TASK GOAL →
The answer should be an exact repeat of the stretch of material below from the line containing "SW3: switch (+5V, IC2/P1.7)" through the line containing "SW4: button (GND, N23) -> none".

INPUT DATA →

═══

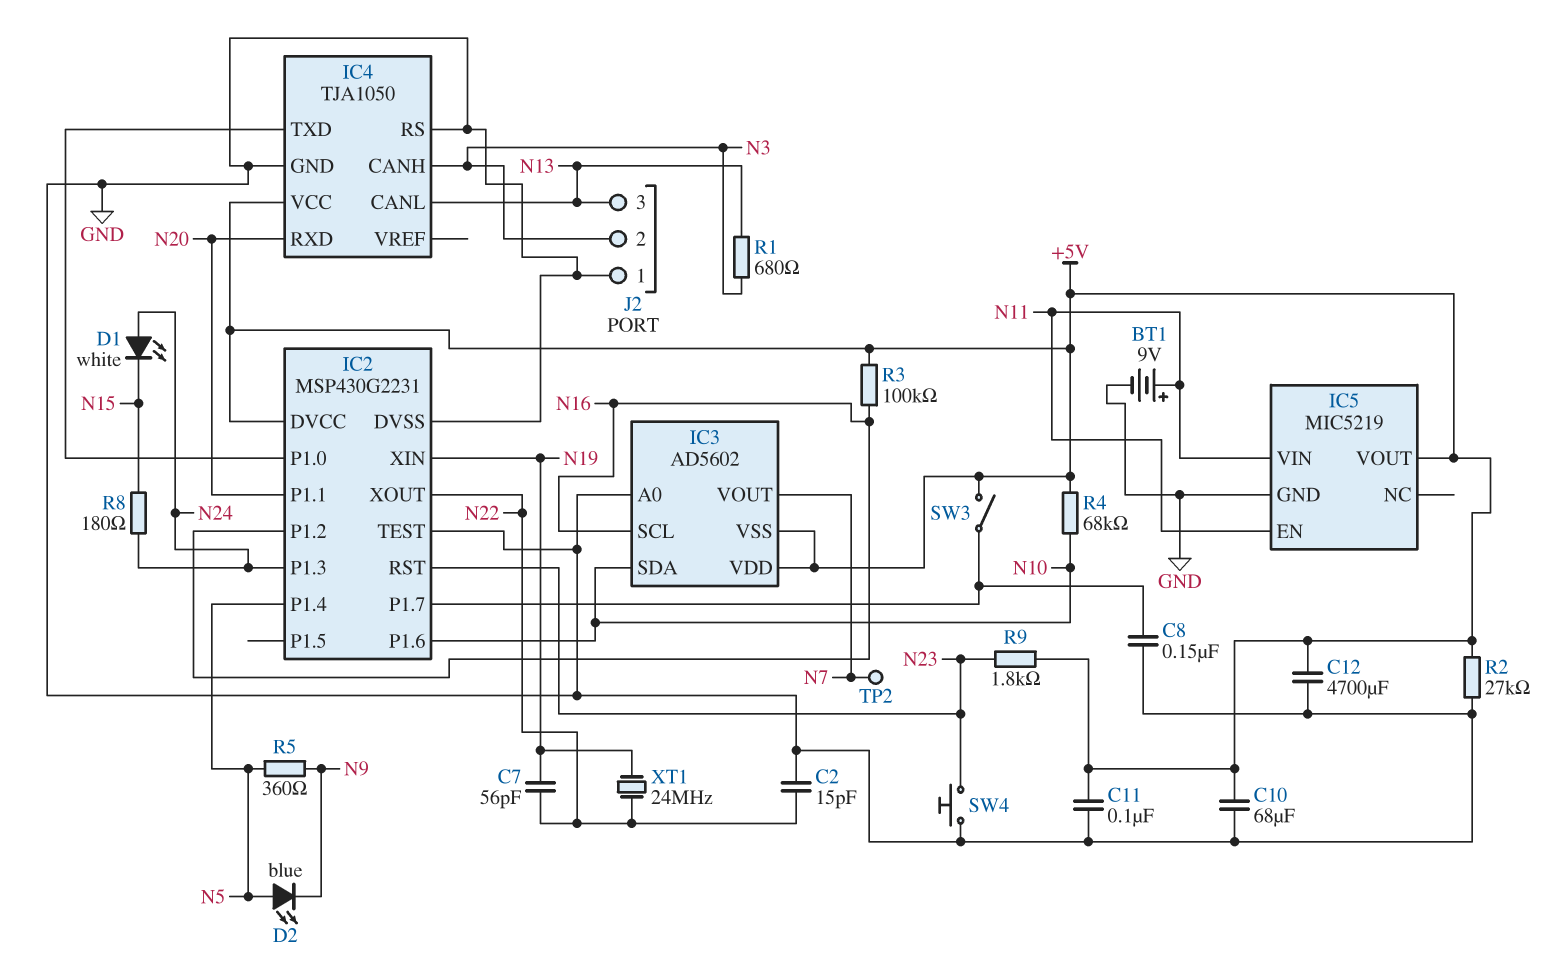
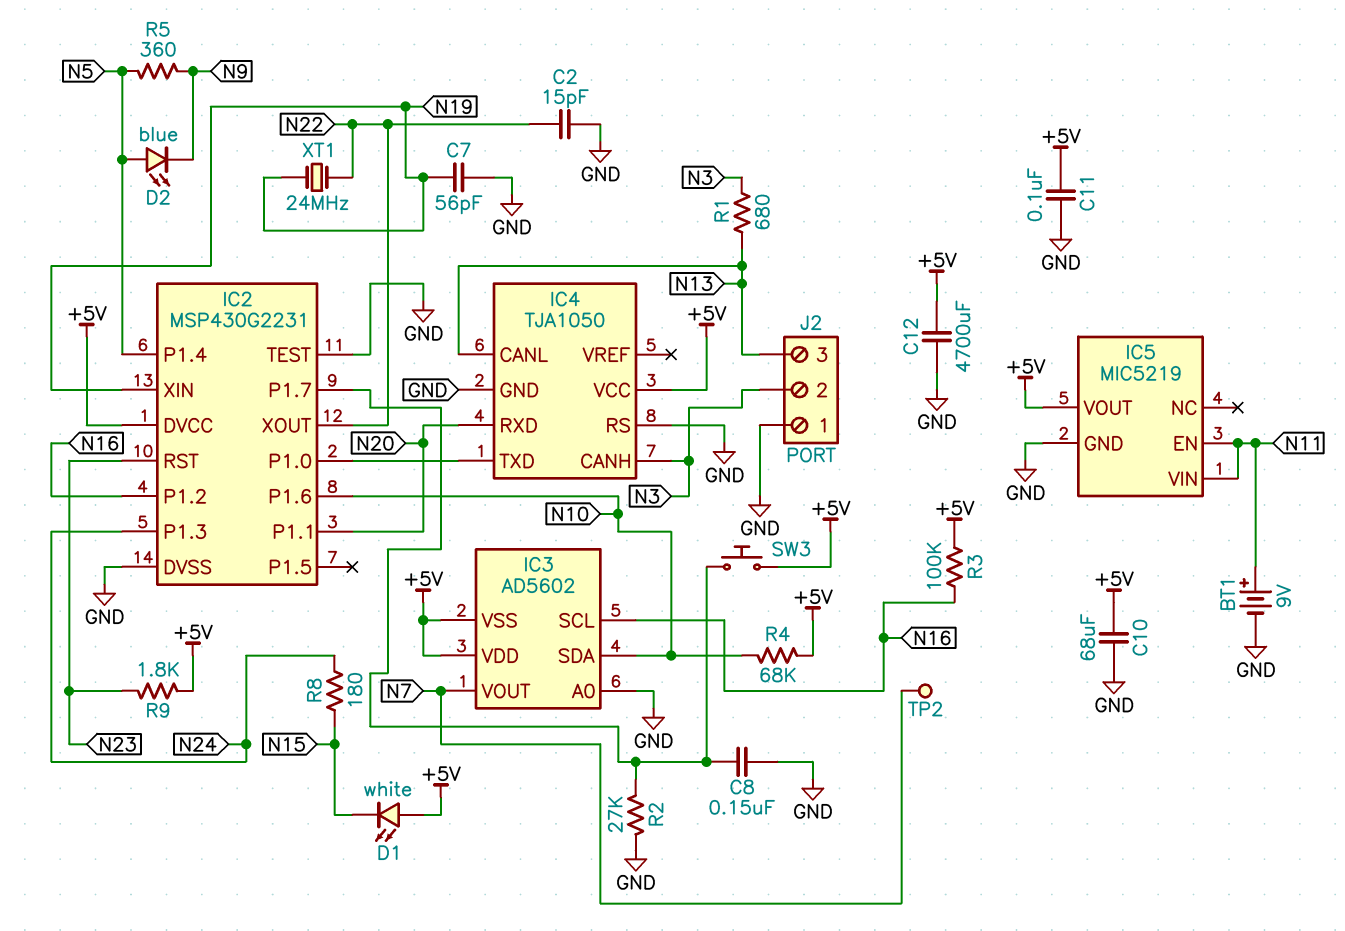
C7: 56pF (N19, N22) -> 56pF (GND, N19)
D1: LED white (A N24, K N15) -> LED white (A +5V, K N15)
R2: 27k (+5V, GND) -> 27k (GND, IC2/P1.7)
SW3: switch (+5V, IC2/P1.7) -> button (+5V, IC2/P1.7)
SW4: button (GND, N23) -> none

═══

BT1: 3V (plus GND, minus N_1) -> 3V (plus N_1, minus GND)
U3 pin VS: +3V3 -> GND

═══

TASK SOLUTION →
SW3: switch (+5V, IC2/P1.7) -> button (+5V, IC2/P1.7)
SW4: button (GND, N23) -> none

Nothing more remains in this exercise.